(Version comparison data)
---------------

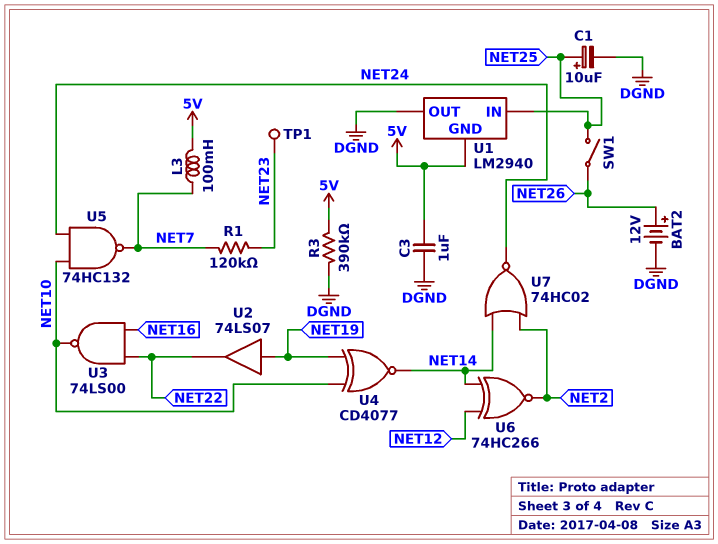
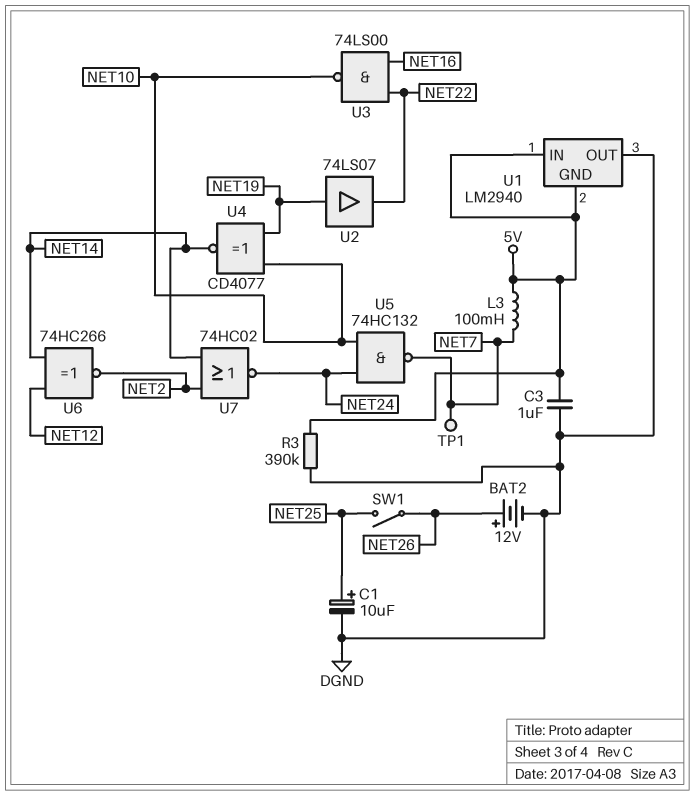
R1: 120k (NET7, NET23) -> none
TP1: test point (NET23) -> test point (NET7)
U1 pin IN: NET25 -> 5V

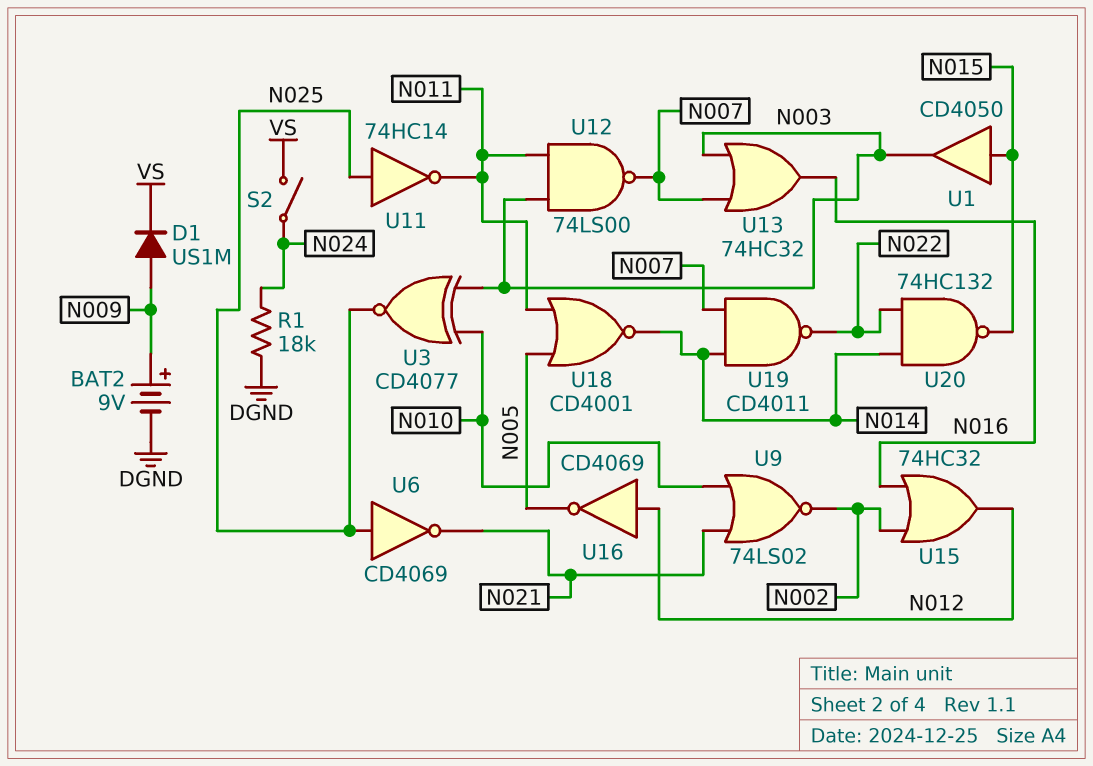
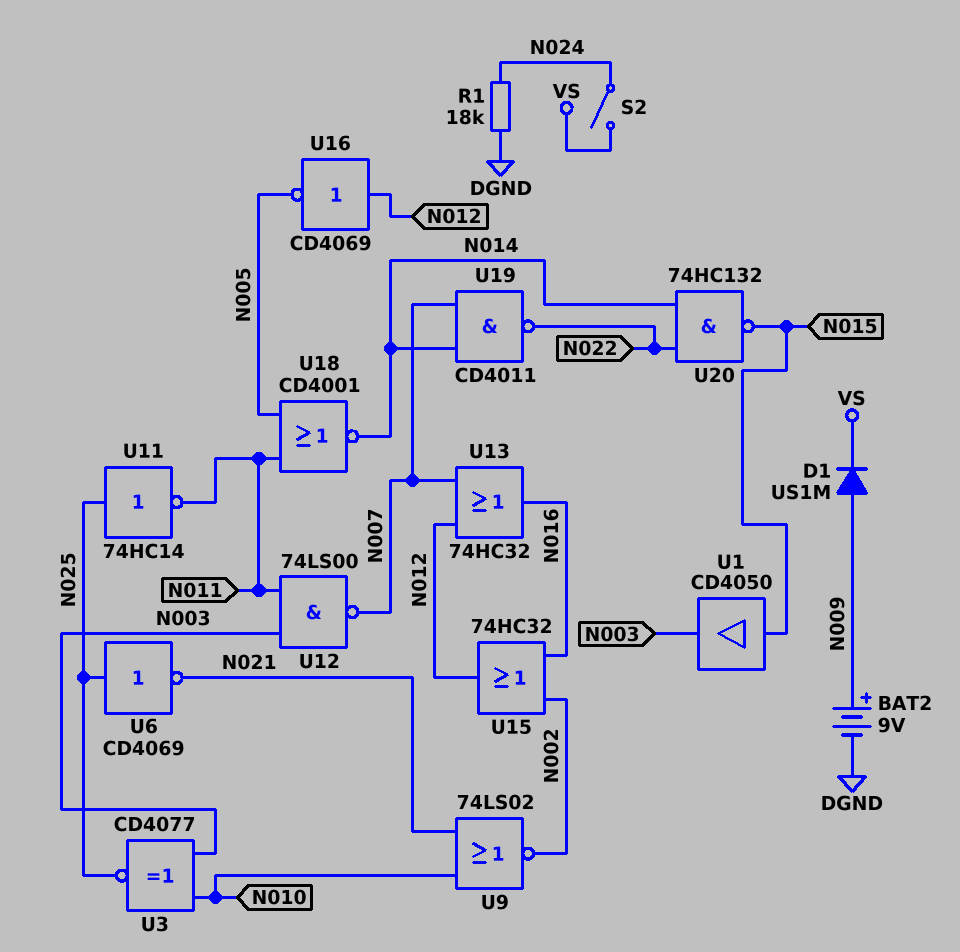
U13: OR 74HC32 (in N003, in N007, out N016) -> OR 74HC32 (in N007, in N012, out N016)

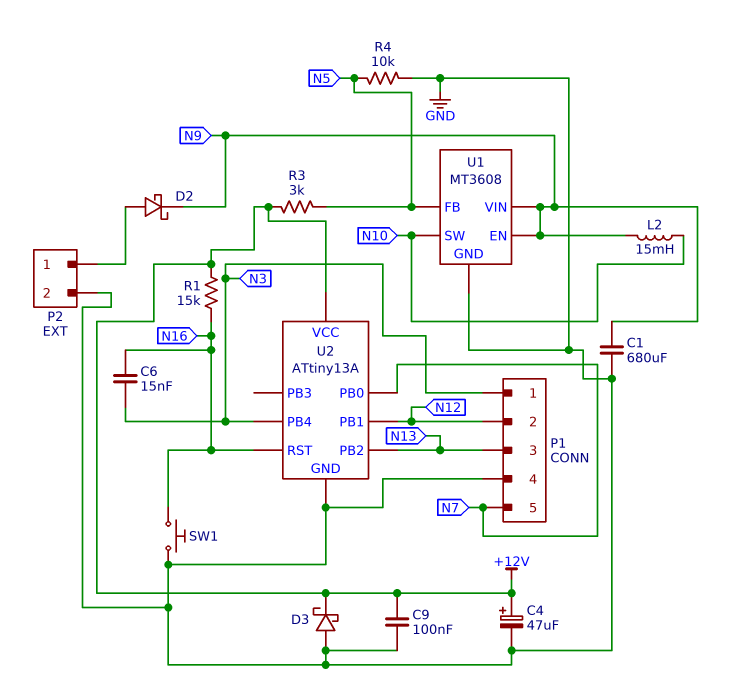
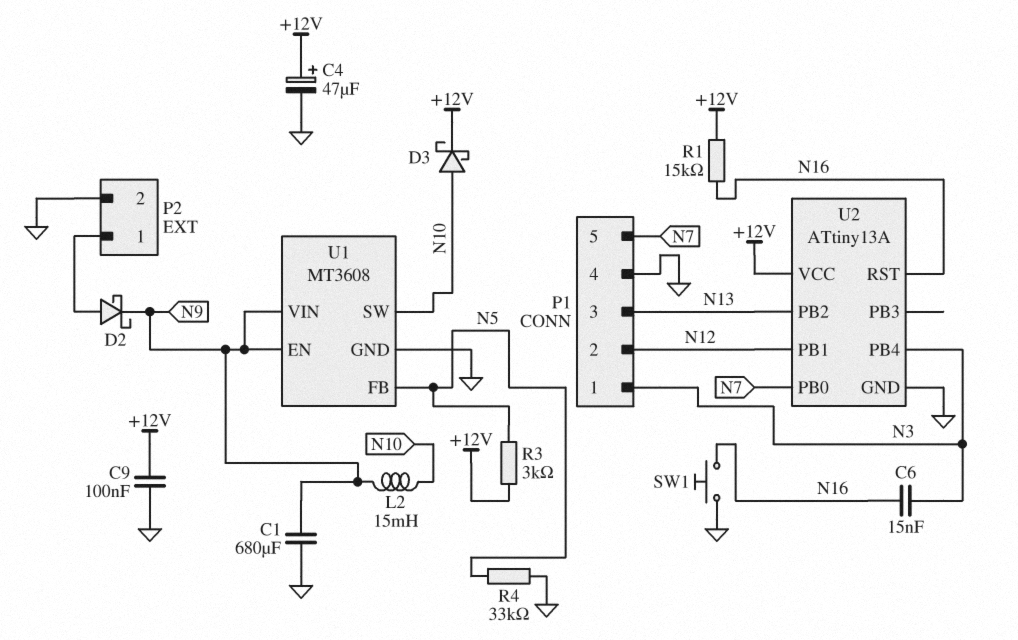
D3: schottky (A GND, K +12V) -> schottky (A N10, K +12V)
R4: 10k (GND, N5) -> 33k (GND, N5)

---------------

**WHAT YOU SHOULD DO**
Hand back the data exactly as it appears, with all pictures cut.

**PROBLEM SOLUTION**
R1: 120k (NET7, NET23) -> none
TP1: test point (NET23) -> test point (NET7)
U1 pin IN: NET25 -> 5V

U13: OR 74HC32 (in N003, in N007, out N016) -> OR 74HC32 (in N007, in N012, out N016)

D3: schottky (A GND, K +12V) -> schottky (A N10, K +12V)
R4: 10k (GND, N5) -> 33k (GND, N5)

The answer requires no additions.